**Exercise requirements**
Copy the data below verbatim, leaving no line out.

_ _ _ _

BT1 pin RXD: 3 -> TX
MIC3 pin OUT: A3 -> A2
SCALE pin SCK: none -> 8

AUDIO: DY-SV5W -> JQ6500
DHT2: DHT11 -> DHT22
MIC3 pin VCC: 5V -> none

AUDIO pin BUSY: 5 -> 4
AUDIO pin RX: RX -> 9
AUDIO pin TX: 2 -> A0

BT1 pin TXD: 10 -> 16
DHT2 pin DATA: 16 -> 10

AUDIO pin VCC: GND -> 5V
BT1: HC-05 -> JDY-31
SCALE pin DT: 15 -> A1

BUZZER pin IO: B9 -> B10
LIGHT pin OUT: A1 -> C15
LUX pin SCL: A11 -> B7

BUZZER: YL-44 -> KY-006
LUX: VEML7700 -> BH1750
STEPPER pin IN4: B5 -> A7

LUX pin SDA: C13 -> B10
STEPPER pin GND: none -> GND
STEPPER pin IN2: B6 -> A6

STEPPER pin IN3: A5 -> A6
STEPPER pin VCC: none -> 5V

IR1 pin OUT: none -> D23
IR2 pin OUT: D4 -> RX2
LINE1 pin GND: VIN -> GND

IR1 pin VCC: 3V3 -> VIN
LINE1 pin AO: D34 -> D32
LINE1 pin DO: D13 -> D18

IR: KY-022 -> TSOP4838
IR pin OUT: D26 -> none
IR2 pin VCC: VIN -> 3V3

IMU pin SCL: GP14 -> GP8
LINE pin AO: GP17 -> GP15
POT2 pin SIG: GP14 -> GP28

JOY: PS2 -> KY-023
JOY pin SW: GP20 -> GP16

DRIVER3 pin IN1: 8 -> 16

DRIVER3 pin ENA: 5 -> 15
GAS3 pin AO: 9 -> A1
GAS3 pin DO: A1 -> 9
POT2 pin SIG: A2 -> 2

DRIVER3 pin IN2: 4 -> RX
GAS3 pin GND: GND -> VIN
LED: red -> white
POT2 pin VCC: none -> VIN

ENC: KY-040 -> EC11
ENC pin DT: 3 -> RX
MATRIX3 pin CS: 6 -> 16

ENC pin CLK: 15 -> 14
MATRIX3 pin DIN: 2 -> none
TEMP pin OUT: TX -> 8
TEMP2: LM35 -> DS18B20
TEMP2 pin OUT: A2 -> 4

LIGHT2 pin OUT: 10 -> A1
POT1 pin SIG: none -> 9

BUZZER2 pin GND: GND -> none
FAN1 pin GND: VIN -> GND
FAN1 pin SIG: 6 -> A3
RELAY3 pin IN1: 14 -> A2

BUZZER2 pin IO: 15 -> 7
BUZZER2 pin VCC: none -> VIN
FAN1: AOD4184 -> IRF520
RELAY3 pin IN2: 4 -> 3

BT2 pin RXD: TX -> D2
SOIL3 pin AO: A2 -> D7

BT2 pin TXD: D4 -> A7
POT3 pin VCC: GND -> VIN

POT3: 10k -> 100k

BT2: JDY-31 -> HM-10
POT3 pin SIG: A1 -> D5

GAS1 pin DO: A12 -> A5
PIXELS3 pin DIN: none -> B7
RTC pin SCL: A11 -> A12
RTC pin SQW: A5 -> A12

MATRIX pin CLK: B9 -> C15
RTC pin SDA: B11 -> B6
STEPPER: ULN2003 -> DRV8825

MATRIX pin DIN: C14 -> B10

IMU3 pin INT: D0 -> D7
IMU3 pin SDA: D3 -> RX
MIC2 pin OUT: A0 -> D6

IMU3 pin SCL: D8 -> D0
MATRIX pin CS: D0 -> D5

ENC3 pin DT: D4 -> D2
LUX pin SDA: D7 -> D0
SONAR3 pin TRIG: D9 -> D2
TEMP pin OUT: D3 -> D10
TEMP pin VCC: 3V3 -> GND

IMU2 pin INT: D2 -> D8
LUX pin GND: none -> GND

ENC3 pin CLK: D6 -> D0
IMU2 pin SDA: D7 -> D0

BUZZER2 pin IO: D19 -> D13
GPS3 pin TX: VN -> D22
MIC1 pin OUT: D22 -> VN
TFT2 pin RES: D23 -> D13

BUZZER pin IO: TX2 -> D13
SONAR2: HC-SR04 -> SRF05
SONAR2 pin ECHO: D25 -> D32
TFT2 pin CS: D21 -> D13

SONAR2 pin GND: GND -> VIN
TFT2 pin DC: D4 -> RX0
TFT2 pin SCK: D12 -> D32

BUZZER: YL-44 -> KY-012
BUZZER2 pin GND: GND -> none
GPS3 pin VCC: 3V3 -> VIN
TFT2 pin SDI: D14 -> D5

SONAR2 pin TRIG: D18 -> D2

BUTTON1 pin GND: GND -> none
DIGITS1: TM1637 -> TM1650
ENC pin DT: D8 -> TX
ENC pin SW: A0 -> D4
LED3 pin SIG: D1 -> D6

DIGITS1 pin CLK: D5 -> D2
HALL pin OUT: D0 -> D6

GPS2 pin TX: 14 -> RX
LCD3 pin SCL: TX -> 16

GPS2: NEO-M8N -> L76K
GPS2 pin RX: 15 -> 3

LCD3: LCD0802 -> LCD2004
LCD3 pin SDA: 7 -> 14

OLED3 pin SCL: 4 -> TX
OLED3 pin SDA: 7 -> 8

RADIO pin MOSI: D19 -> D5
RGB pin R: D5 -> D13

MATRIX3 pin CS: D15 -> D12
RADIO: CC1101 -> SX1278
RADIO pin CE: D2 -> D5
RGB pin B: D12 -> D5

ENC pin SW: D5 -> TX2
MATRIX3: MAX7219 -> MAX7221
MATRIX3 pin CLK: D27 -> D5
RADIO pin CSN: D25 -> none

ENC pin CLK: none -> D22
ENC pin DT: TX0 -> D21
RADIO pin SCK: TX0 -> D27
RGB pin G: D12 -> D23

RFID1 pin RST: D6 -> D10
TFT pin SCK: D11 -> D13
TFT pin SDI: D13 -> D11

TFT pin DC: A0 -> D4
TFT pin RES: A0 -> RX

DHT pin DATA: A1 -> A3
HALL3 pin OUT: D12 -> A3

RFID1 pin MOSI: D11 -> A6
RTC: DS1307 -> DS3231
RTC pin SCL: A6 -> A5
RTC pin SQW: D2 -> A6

_ _ _ _

**Written answer**
BT1 pin RXD: 3 -> TX
MIC3 pin OUT: A3 -> A2
SCALE pin SCK: none -> 8

AUDIO: DY-SV5W -> JQ6500
DHT2: DHT11 -> DHT22
MIC3 pin VCC: 5V -> none

AUDIO pin BUSY: 5 -> 4
AUDIO pin RX: RX -> 9
AUDIO pin TX: 2 -> A0

BT1 pin TXD: 10 -> 16
DHT2 pin DATA: 16 -> 10

AUDIO pin VCC: GND -> 5V
BT1: HC-05 -> JDY-31
SCALE pin DT: 15 -> A1

BUZZER pin IO: B9 -> B10
LIGHT pin OUT: A1 -> C15
LUX pin SCL: A11 -> B7

BUZZER: YL-44 -> KY-006
LUX: VEML7700 -> BH1750
STEPPER pin IN4: B5 -> A7

LUX pin SDA: C13 -> B10
STEPPER pin GND: none -> GND
STEPPER pin IN2: B6 -> A6

STEPPER pin IN3: A5 -> A6
STEPPER pin VCC: none -> 5V

IR1 pin OUT: none -> D23
IR2 pin OUT: D4 -> RX2
LINE1 pin GND: VIN -> GND

IR1 pin VCC: 3V3 -> VIN
LINE1 pin AO: D34 -> D32
LINE1 pin DO: D13 -> D18

IR: KY-022 -> TSOP4838
IR pin OUT: D26 -> none
IR2 pin VCC: VIN -> 3V3

IMU pin SCL: GP14 -> GP8
LINE pin AO: GP17 -> GP15
POT2 pin SIG: GP14 -> GP28

JOY: PS2 -> KY-023
JOY pin SW: GP20 -> GP16

DRIVER3 pin IN1: 8 -> 16

DRIVER3 pin ENA: 5 -> 15
GAS3 pin AO: 9 -> A1
GAS3 pin DO: A1 -> 9
POT2 pin SIG: A2 -> 2

DRIVER3 pin IN2: 4 -> RX
GAS3 pin GND: GND -> VIN
LED: red -> white
POT2 pin VCC: none -> VIN

ENC: KY-040 -> EC11
ENC pin DT: 3 -> RX
MATRIX3 pin CS: 6 -> 16

ENC pin CLK: 15 -> 14
MATRIX3 pin DIN: 2 -> none
TEMP pin OUT: TX -> 8
TEMP2: LM35 -> DS18B20
TEMP2 pin OUT: A2 -> 4

LIGHT2 pin OUT: 10 -> A1
POT1 pin SIG: none -> 9

BUZZER2 pin GND: GND -> none
FAN1 pin GND: VIN -> GND
FAN1 pin SIG: 6 -> A3
RELAY3 pin IN1: 14 -> A2

BUZZER2 pin IO: 15 -> 7
BUZZER2 pin VCC: none -> VIN
FAN1: AOD4184 -> IRF520
RELAY3 pin IN2: 4 -> 3

BT2 pin RXD: TX -> D2
SOIL3 pin AO: A2 -> D7

BT2 pin TXD: D4 -> A7
POT3 pin VCC: GND -> VIN

POT3: 10k -> 100k

BT2: JDY-31 -> HM-10
POT3 pin SIG: A1 -> D5

GAS1 pin DO: A12 -> A5
PIXELS3 pin DIN: none -> B7
RTC pin SCL: A11 -> A12
RTC pin SQW: A5 -> A12

MATRIX pin CLK: B9 -> C15
RTC pin SDA: B11 -> B6
STEPPER: ULN2003 -> DRV8825

MATRIX pin DIN: C14 -> B10

IMU3 pin INT: D0 -> D7
IMU3 pin SDA: D3 -> RX
MIC2 pin OUT: A0 -> D6

IMU3 pin SCL: D8 -> D0
MATRIX pin CS: D0 -> D5

ENC3 pin DT: D4 -> D2
LUX pin SDA: D7 -> D0
SONAR3 pin TRIG: D9 -> D2
TEMP pin OUT: D3 -> D10
TEMP pin VCC: 3V3 -> GND

IMU2 pin INT: D2 -> D8
LUX pin GND: none -> GND

ENC3 pin CLK: D6 -> D0
IMU2 pin SDA: D7 -> D0

BUZZER2 pin IO: D19 -> D13
GPS3 pin TX: VN -> D22
MIC1 pin OUT: D22 -> VN
TFT2 pin RES: D23 -> D13

BUZZER pin IO: TX2 -> D13
SONAR2: HC-SR04 -> SRF05
SONAR2 pin ECHO: D25 -> D32
TFT2 pin CS: D21 -> D13

SONAR2 pin GND: GND -> VIN
TFT2 pin DC: D4 -> RX0
TFT2 pin SCK: D12 -> D32

BUZZER: YL-44 -> KY-012
BUZZER2 pin GND: GND -> none
GPS3 pin VCC: 3V3 -> VIN
TFT2 pin SDI: D14 -> D5

SONAR2 pin TRIG: D18 -> D2

BUTTON1 pin GND: GND -> none
DIGITS1: TM1637 -> TM1650
ENC pin DT: D8 -> TX
ENC pin SW: A0 -> D4
LED3 pin SIG: D1 -> D6

DIGITS1 pin CLK: D5 -> D2
HALL pin OUT: D0 -> D6

GPS2 pin TX: 14 -> RX
LCD3 pin SCL: TX -> 16

GPS2: NEO-M8N -> L76K
GPS2 pin RX: 15 -> 3

LCD3: LCD0802 -> LCD2004
LCD3 pin SDA: 7 -> 14

OLED3 pin SCL: 4 -> TX
OLED3 pin SDA: 7 -> 8

RADIO pin MOSI: D19 -> D5
RGB pin R: D5 -> D13

MATRIX3 pin CS: D15 -> D12
RADIO: CC1101 -> SX1278
RADIO pin CE: D2 -> D5
RGB pin B: D12 -> D5

ENC pin SW: D5 -> TX2
MATRIX3: MAX7219 -> MAX7221
MATRIX3 pin CLK: D27 -> D5
RADIO pin CSN: D25 -> none

ENC pin CLK: none -> D22
ENC pin DT: TX0 -> D21
RADIO pin SCK: TX0 -> D27
RGB pin G: D12 -> D23

RFID1 pin RST: D6 -> D10
TFT pin SCK: D11 -> D13
TFT pin SDI: D13 -> D11

TFT pin DC: A0 -> D4
TFT pin RES: A0 -> RX

DHT pin DATA: A1 -> A3
HALL3 pin OUT: D12 -> A3

RFID1 pin MOSI: D11 -> A6
RTC: DS1307 -> DS3231
RTC pin SCL: A6 -> A5
RTC pin SQW: D2 -> A6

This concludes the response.